→ Assigned task:
Please print the entries below exactly, from the line with "[61 205 118 273]" through the line with "[602 218 645 271]", including both of those lines and leaving out all others.

→ Data to process:
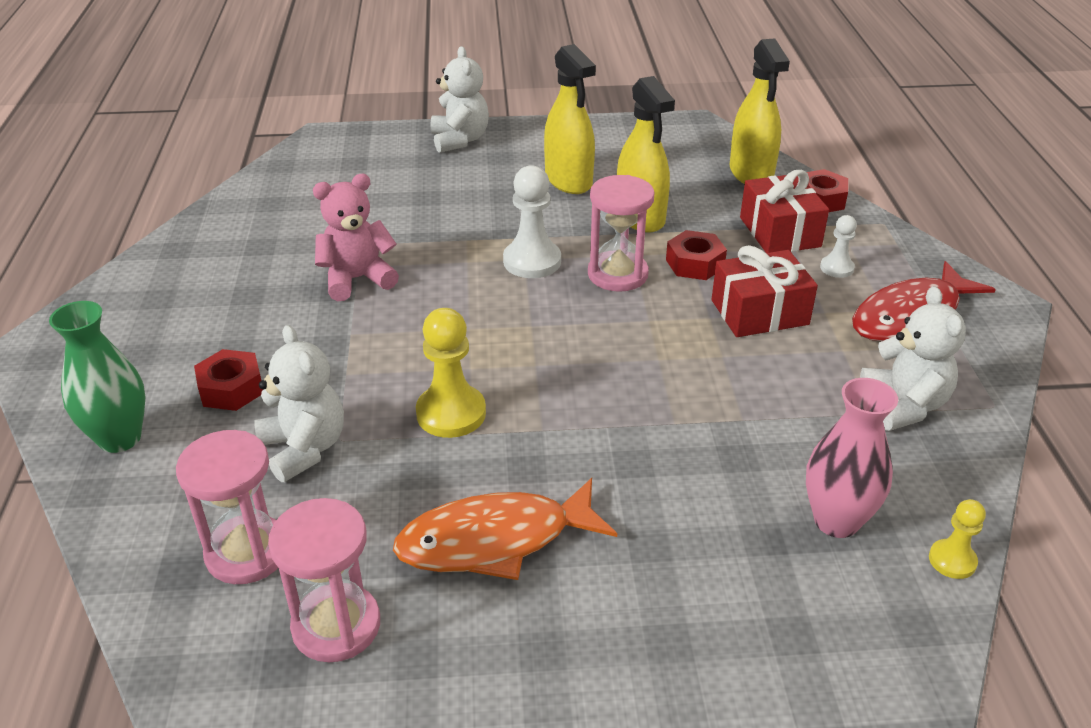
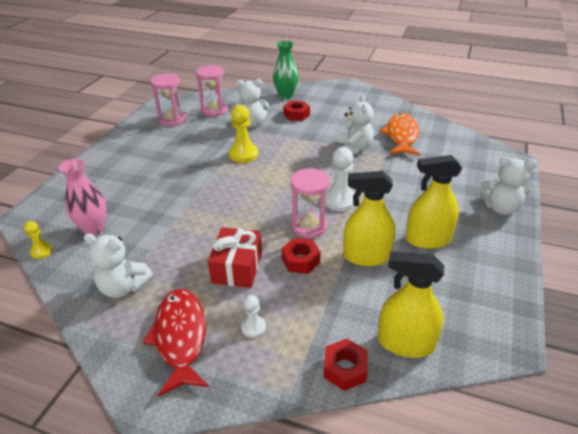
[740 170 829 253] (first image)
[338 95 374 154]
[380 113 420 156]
--
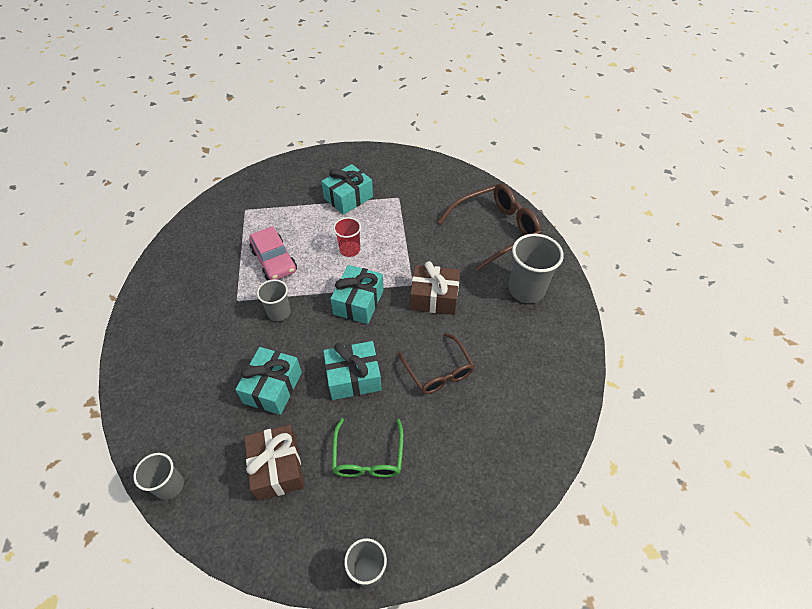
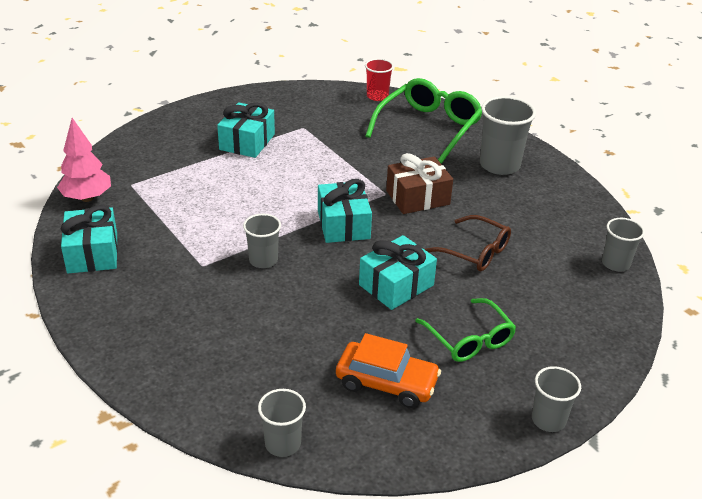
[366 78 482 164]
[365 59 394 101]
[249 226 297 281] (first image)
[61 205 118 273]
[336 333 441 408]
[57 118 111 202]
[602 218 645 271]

→ Exercise solution:
[61 205 118 273]
[336 333 441 408]
[57 118 111 202]
[602 218 645 271]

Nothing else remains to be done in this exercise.